Records to process:

▽

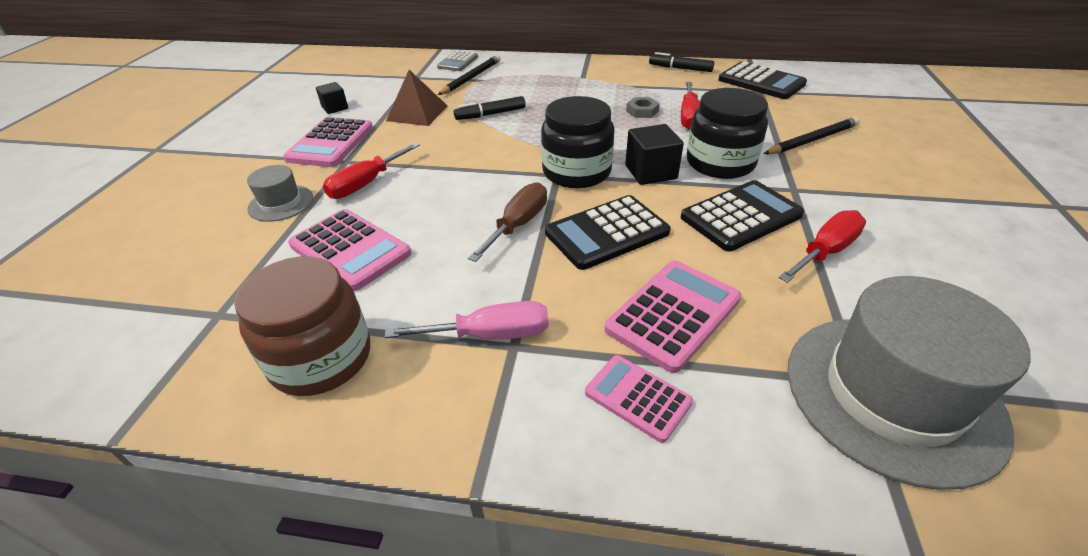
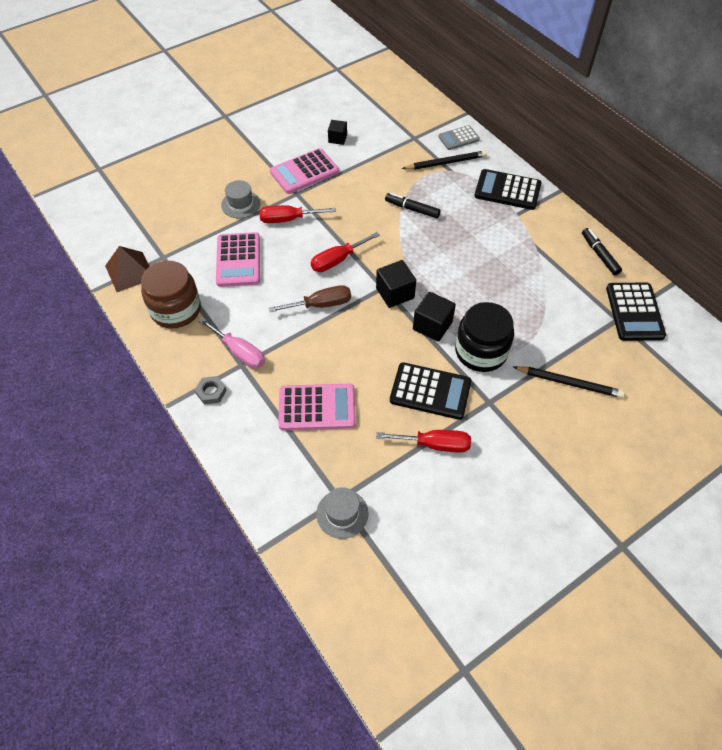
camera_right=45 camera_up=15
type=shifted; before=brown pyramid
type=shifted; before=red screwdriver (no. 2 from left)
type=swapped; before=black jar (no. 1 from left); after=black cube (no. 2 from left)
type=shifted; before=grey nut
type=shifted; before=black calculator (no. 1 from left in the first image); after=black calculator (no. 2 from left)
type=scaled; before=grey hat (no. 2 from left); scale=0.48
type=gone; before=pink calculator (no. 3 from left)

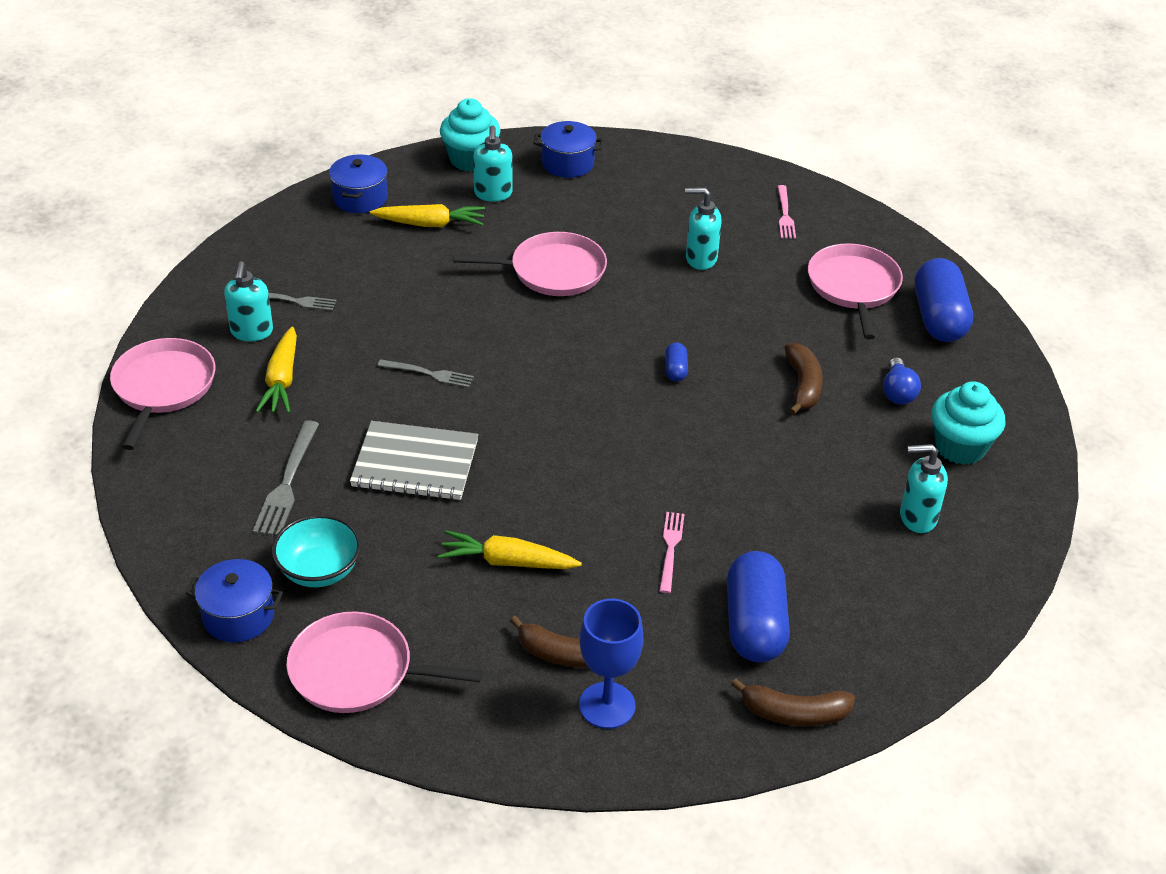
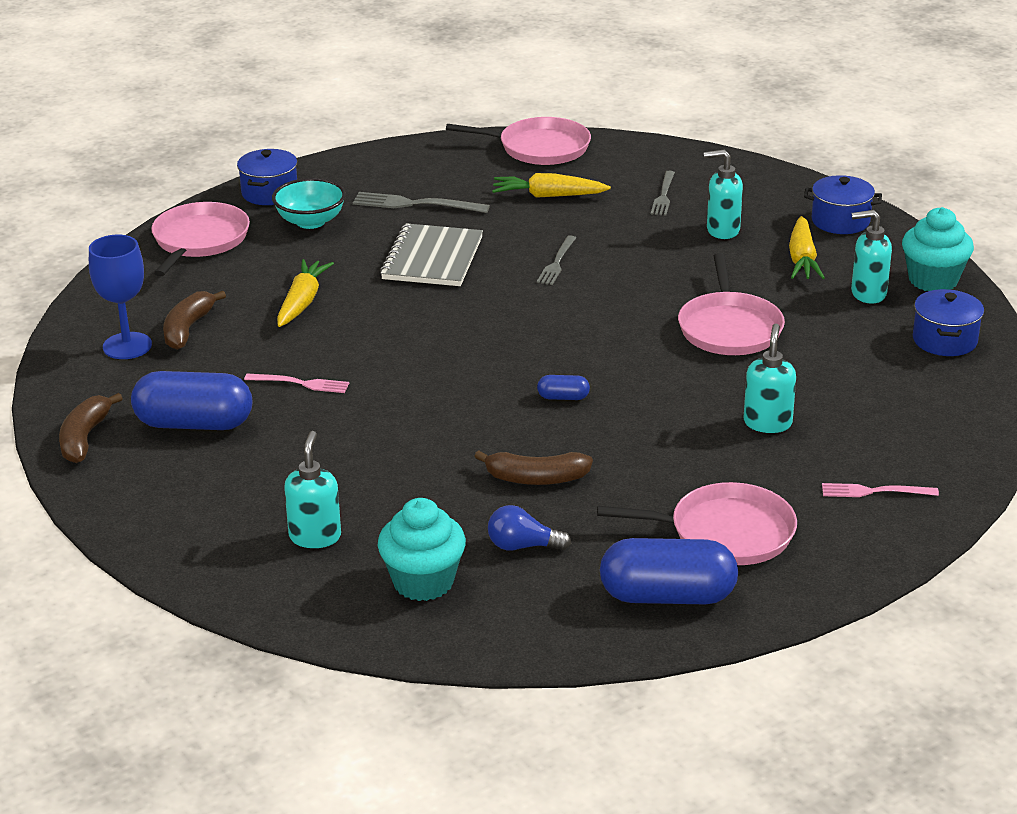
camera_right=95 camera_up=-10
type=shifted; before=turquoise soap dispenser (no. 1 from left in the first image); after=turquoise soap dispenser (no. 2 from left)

△

Your instructions:
Output all lines above precisely. Pictures are to be left out.

The completed task:
camera_right=45 camera_up=15
type=shifted; before=brown pyramid
type=shifted; before=red screwdriver (no. 2 from left)
type=swapped; before=black jar (no. 1 from left); after=black cube (no. 2 from left)
type=shifted; before=grey nut
type=shifted; before=black calculator (no. 1 from left in the first image); after=black calculator (no. 2 from left)
type=scaled; before=grey hat (no. 2 from left); scale=0.48
type=gone; before=pink calculator (no. 3 from left)

camera_right=95 camera_up=-10
type=shifted; before=turquoise soap dispenser (no. 1 from left in the first image); after=turquoise soap dispenser (no. 2 from left)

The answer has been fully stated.